Instructions for the task>
Look for the line containing "Outline anything matching" in the listing below. Retype that line and every subsequent line through the last one, and only those.

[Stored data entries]
══════

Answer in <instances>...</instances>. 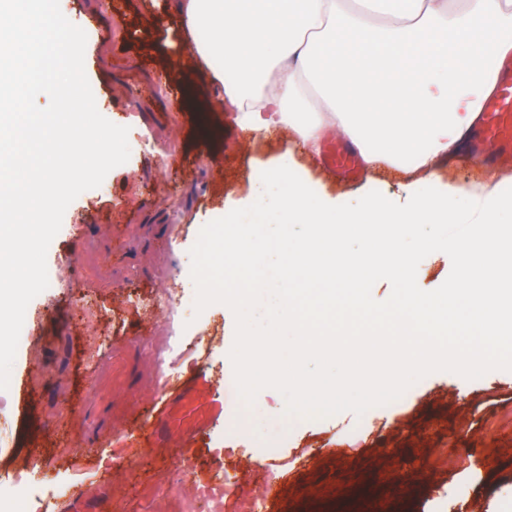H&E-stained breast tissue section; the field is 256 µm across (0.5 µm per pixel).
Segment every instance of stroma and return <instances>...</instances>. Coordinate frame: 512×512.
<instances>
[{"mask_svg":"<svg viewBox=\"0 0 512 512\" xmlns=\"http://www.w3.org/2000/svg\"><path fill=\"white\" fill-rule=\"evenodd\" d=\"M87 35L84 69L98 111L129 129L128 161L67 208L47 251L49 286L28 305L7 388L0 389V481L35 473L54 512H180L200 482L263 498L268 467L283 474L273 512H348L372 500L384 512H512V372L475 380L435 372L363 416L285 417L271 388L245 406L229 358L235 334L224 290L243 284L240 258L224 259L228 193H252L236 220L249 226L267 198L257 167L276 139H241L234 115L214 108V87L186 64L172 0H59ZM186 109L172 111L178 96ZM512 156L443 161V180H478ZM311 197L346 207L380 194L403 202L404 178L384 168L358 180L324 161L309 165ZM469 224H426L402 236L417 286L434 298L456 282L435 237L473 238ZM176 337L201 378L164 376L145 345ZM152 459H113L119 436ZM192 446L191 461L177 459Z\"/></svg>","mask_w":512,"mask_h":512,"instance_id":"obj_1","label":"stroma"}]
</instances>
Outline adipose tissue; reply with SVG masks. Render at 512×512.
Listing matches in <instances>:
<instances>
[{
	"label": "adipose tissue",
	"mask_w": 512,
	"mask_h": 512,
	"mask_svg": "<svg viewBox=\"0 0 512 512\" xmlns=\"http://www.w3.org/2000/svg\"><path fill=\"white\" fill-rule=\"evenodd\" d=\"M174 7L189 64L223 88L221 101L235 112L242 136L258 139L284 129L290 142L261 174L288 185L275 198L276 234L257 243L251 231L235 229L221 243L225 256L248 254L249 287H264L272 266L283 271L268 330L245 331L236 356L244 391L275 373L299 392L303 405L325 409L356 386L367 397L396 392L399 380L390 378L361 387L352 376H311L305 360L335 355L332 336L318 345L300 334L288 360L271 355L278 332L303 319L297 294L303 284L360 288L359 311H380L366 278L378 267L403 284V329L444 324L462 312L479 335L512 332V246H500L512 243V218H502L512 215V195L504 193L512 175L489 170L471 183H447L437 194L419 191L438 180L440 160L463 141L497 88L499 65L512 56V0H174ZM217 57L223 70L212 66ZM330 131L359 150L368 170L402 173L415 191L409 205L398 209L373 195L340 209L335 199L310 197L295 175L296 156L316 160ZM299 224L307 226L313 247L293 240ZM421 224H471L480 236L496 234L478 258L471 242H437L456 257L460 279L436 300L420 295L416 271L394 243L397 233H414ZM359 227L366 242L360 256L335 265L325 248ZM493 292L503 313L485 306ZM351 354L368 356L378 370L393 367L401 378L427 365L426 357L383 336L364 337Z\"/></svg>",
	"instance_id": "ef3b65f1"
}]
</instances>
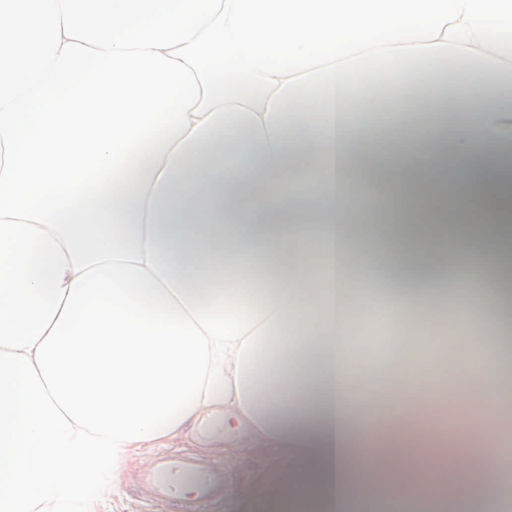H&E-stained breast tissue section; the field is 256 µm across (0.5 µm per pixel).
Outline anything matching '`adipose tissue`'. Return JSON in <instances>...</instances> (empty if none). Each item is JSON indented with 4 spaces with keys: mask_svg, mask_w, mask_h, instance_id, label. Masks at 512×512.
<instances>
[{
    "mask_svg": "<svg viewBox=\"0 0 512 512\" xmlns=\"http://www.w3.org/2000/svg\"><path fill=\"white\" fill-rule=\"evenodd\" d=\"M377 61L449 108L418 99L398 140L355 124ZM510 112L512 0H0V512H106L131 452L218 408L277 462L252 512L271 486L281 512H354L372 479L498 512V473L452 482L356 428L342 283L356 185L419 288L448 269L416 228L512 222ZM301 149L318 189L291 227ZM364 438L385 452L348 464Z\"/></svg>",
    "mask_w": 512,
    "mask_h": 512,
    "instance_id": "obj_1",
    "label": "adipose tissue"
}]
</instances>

══════

Worked solution>
Outline anything matching '`adipose tissue`'. Return JSON in <instances>...</instances> (empty if none). Each item is JSON indented with 4 spaces with keys: mask_svg, mask_w, mask_h, instance_id, label. Masks at 512×512.
<instances>
[{
    "mask_svg": "<svg viewBox=\"0 0 512 512\" xmlns=\"http://www.w3.org/2000/svg\"><path fill=\"white\" fill-rule=\"evenodd\" d=\"M377 61L449 108L418 99L398 140L355 124ZM510 112L512 0H0V512H106L131 452L218 408L277 462L252 512L271 486L281 512H354L372 479L498 512V473L452 482L356 428L342 283L356 185L419 288L448 269L416 228L512 222ZM301 149L318 189L291 227ZM364 438L385 452L348 464Z\"/></svg>",
    "mask_w": 512,
    "mask_h": 512,
    "instance_id": "obj_1",
    "label": "adipose tissue"
}]
</instances>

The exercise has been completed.